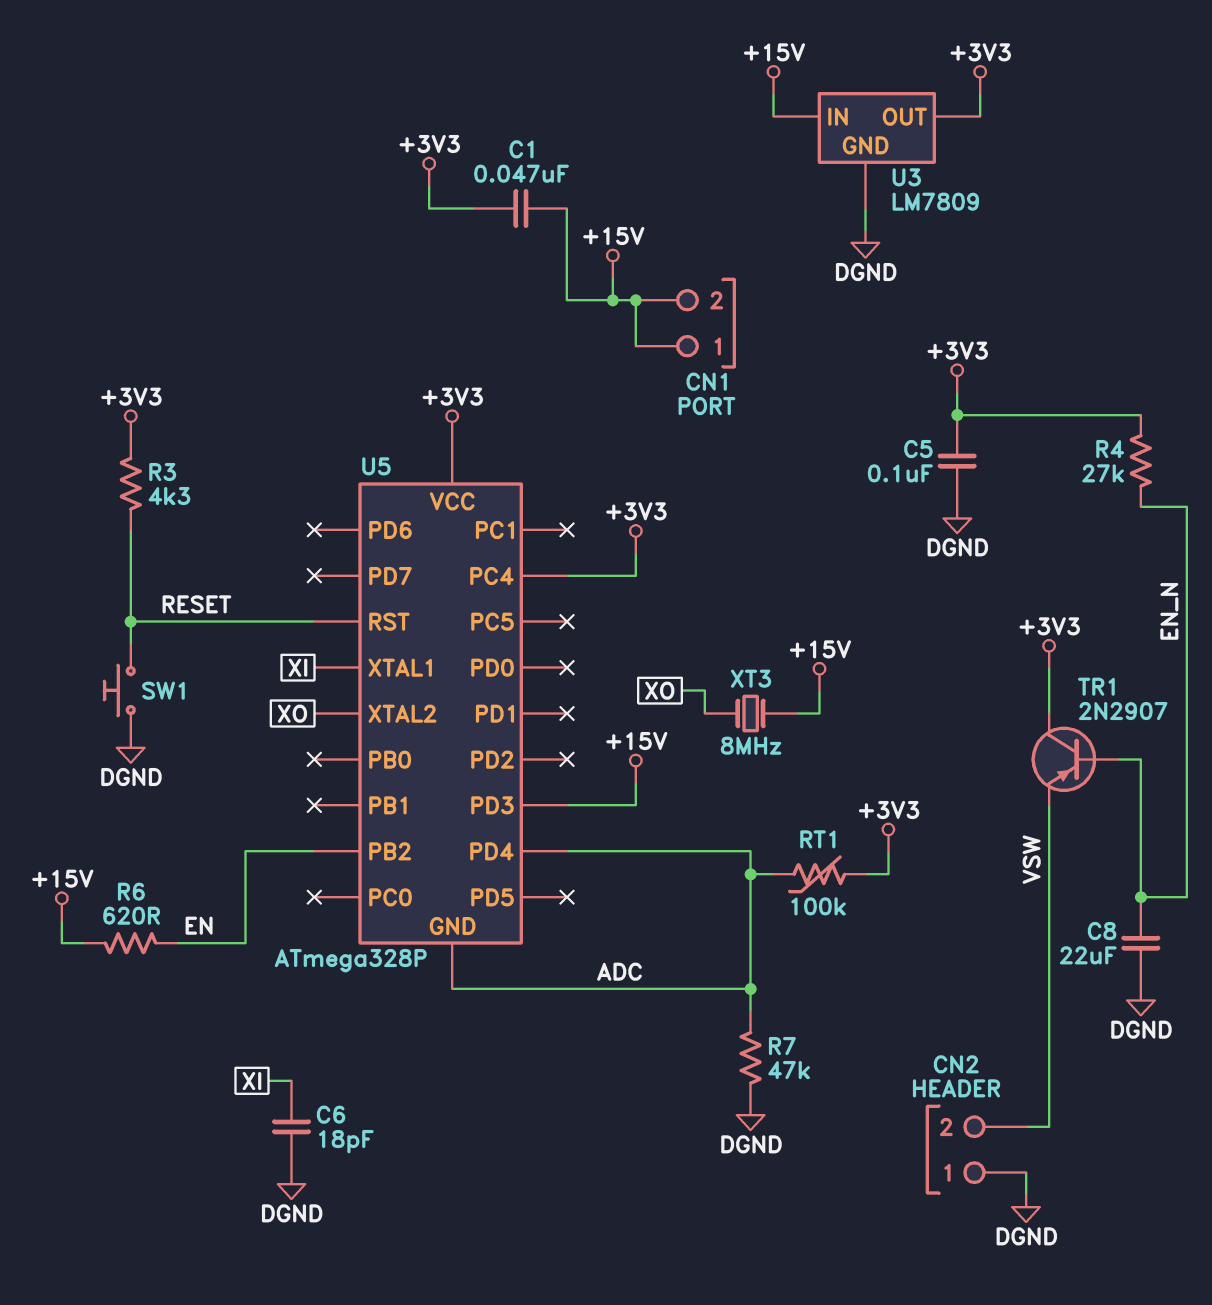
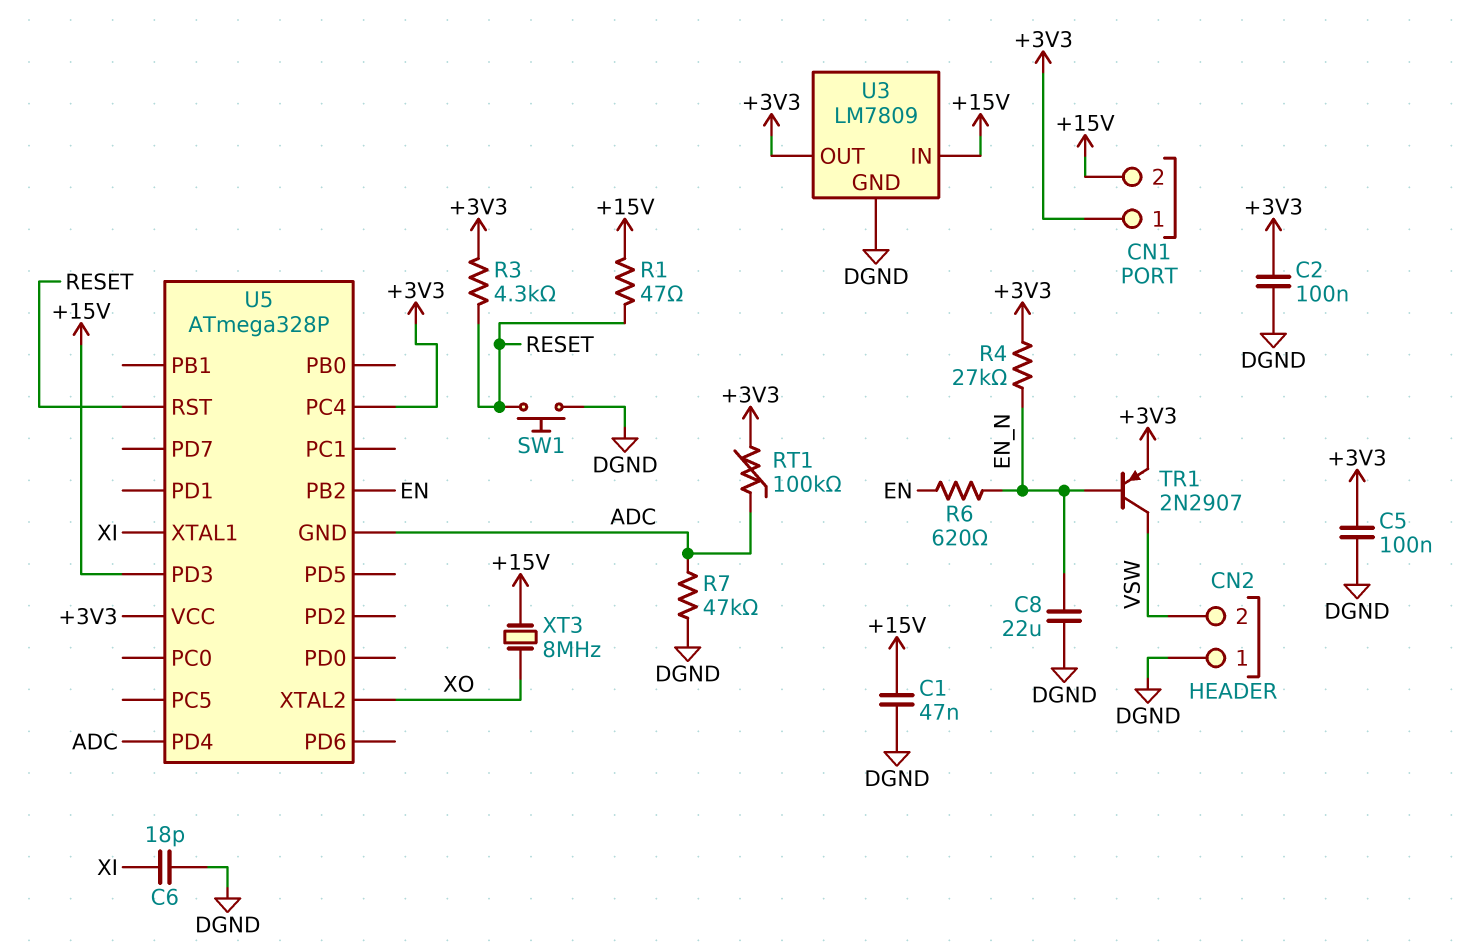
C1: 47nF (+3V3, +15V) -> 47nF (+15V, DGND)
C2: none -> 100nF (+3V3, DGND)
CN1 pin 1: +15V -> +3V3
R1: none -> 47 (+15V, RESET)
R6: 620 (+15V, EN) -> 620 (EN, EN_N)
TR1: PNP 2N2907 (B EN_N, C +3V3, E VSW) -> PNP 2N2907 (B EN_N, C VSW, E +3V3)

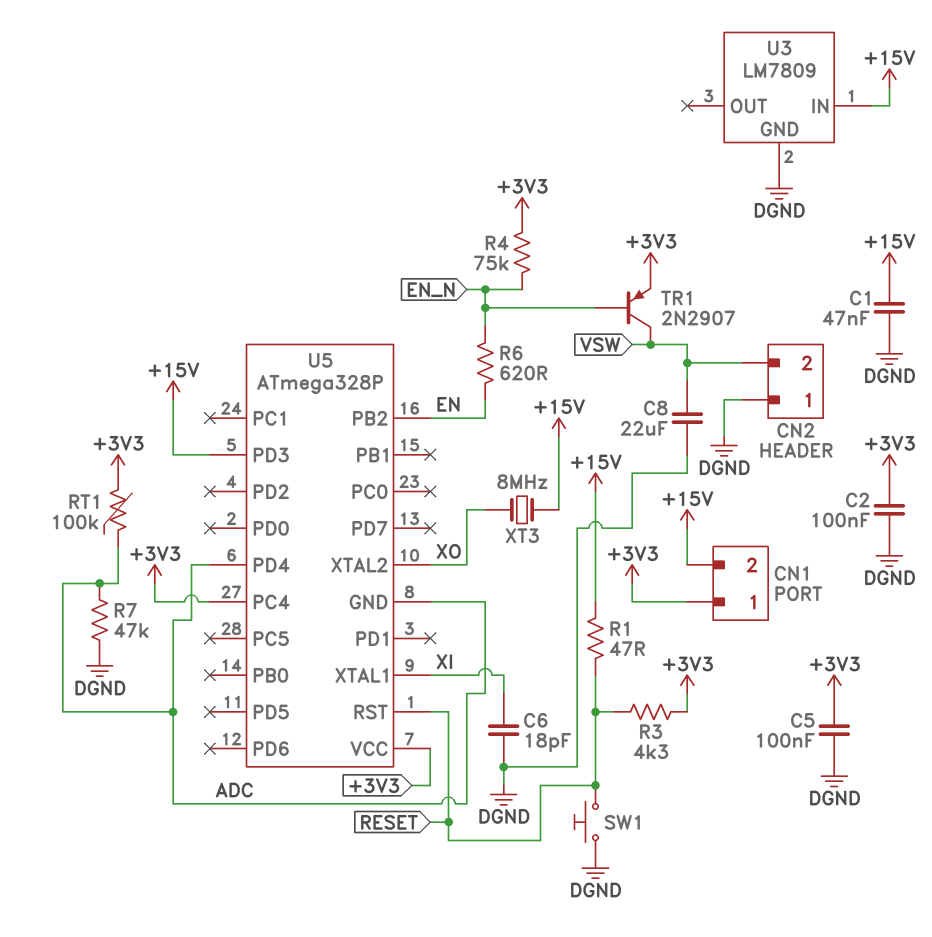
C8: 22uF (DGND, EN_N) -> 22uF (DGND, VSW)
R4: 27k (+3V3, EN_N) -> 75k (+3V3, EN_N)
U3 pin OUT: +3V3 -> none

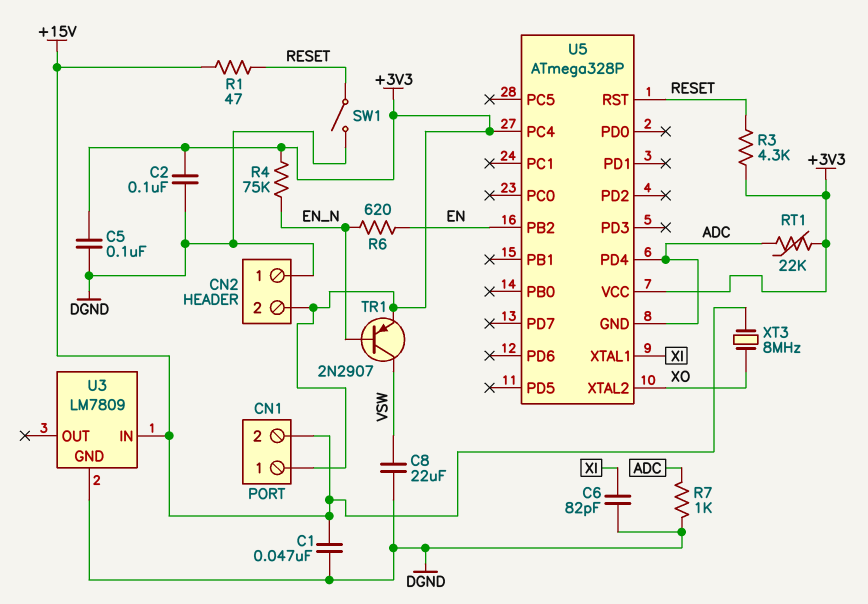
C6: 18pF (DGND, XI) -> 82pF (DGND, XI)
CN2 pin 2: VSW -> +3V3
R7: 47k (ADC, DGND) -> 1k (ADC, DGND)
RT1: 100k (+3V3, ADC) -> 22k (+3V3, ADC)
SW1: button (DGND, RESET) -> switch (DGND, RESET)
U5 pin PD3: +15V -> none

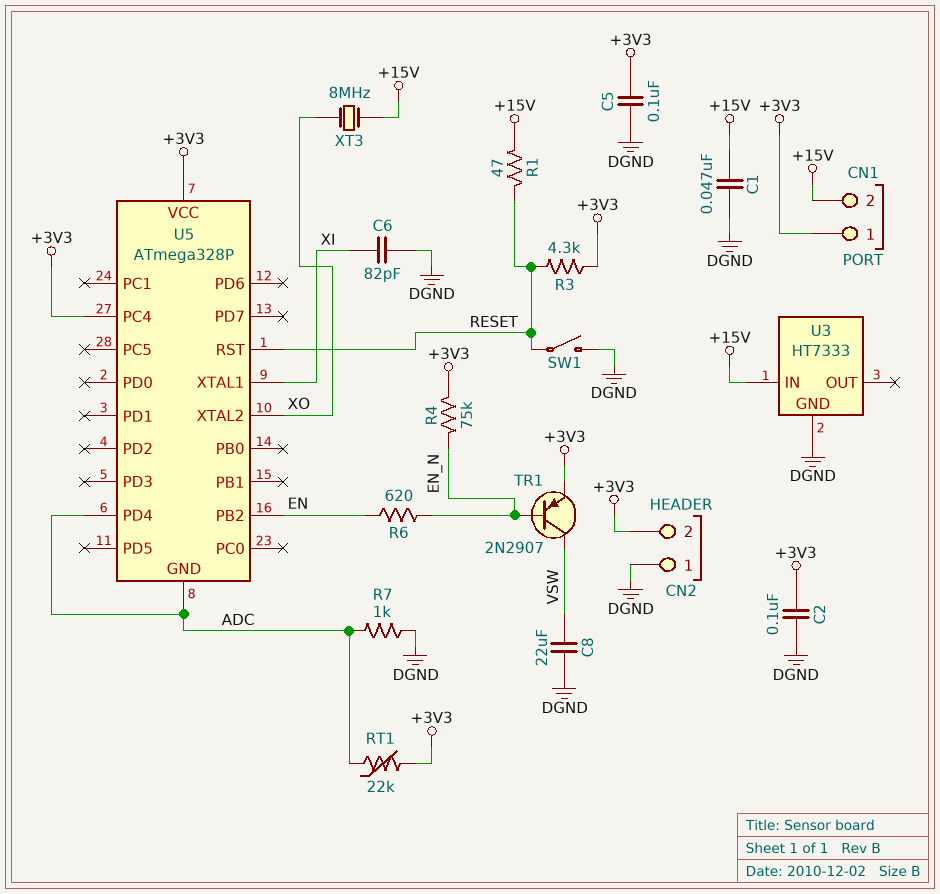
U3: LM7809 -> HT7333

--*--

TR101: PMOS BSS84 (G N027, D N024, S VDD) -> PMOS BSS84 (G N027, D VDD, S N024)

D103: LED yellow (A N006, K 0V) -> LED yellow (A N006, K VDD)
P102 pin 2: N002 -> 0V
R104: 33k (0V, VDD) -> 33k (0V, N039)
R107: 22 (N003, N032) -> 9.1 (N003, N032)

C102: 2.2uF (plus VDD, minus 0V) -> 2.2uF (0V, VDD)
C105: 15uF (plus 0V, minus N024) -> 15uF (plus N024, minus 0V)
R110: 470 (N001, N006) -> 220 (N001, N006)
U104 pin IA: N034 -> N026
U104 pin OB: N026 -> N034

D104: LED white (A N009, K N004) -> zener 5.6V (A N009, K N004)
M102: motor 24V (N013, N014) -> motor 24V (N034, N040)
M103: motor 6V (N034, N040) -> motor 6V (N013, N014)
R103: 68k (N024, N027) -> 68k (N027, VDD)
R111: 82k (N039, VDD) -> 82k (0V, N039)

--*--

Assignment -
Because only one stretch of the records is wanted, please output the lines from the one holding "R6: 620 (+15V, EN) -> 620 (EN, EN_N)" through the one holding "U3: LM7809 -> HT7333" exactly, both included, and leave every picture out.

Written solution -
R6: 620 (+15V, EN) -> 620 (EN, EN_N)
TR1: PNP 2N2907 (B EN_N, C +3V3, E VSW) -> PNP 2N2907 (B EN_N, C VSW, E +3V3)

C8: 22uF (DGND, EN_N) -> 22uF (DGND, VSW)
R4: 27k (+3V3, EN_N) -> 75k (+3V3, EN_N)
U3 pin OUT: +3V3 -> none

C6: 18pF (DGND, XI) -> 82pF (DGND, XI)
CN2 pin 2: VSW -> +3V3
R7: 47k (ADC, DGND) -> 1k (ADC, DGND)
RT1: 100k (+3V3, ADC) -> 22k (+3V3, ADC)
SW1: button (DGND, RESET) -> switch (DGND, RESET)
U5 pin PD3: +15V -> none

U3: LM7809 -> HT7333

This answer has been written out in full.